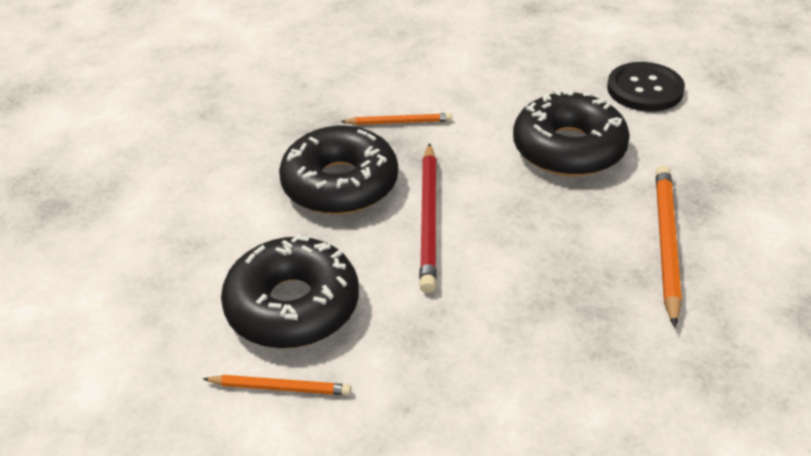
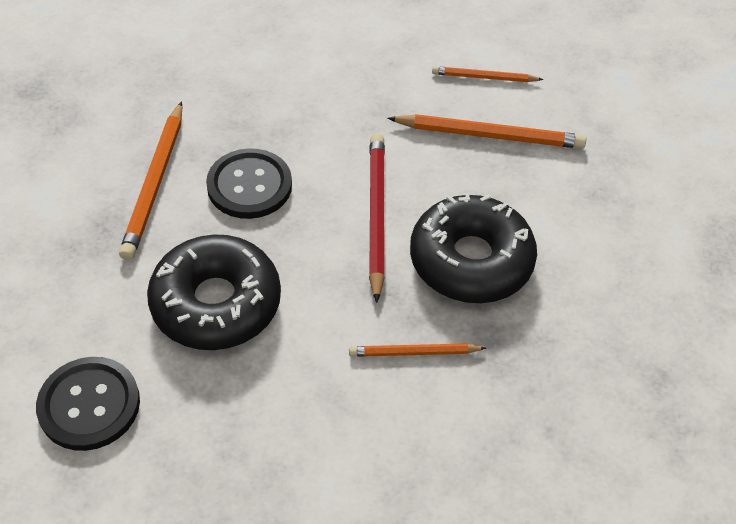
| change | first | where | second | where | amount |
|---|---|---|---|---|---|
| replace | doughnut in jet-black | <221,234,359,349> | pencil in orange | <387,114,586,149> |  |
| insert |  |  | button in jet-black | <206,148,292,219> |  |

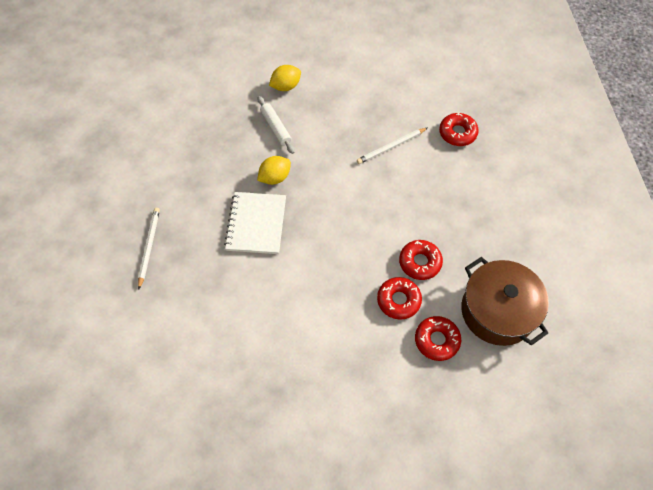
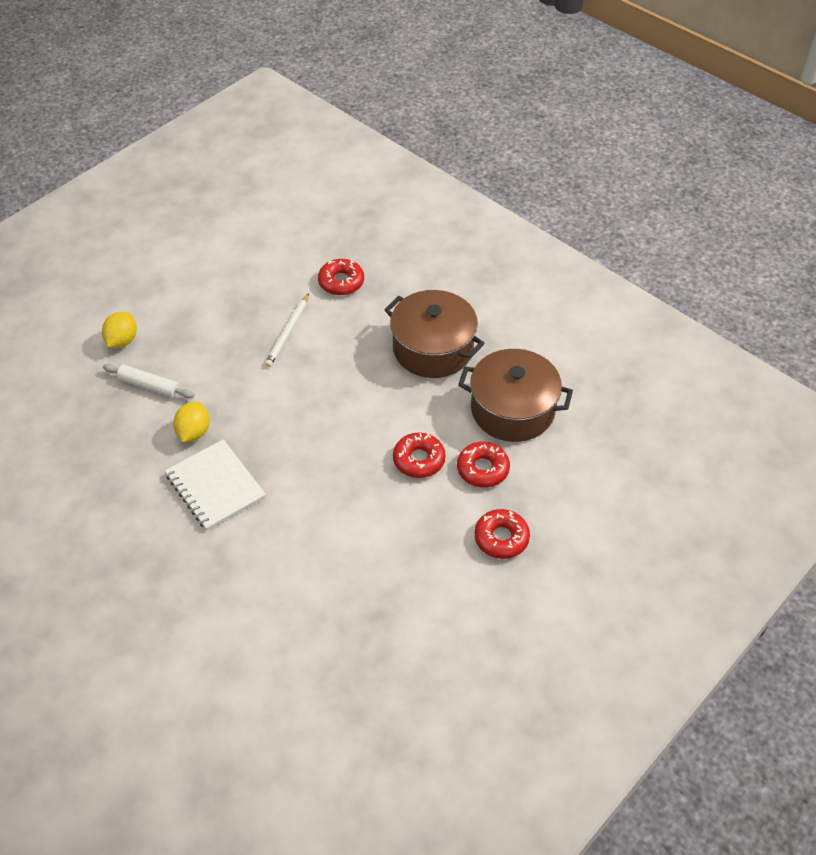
| change | first | where | second | where | amount |
|---|---|---|---|---|---|
| delete | pencil in white | <138,208,160,289> |  |  |  |
| move | doughnut in scarlet | <399,240,443,280> |  | <474,509,530,559> |  |
| insert |  |  | stockpot in russet | <384,290,485,378> |  |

=-=-=-=-=

▶ _Task to complete_
Each line containing the word "black" needs to be copied from the data above.

▶ _Output below_
| replace | doughnut in jet-black | <221,234,359,349> | pencil in orange | <387,114,586,149> |  |
| insert |  |  | button in jet-black | <206,148,292,219> |  |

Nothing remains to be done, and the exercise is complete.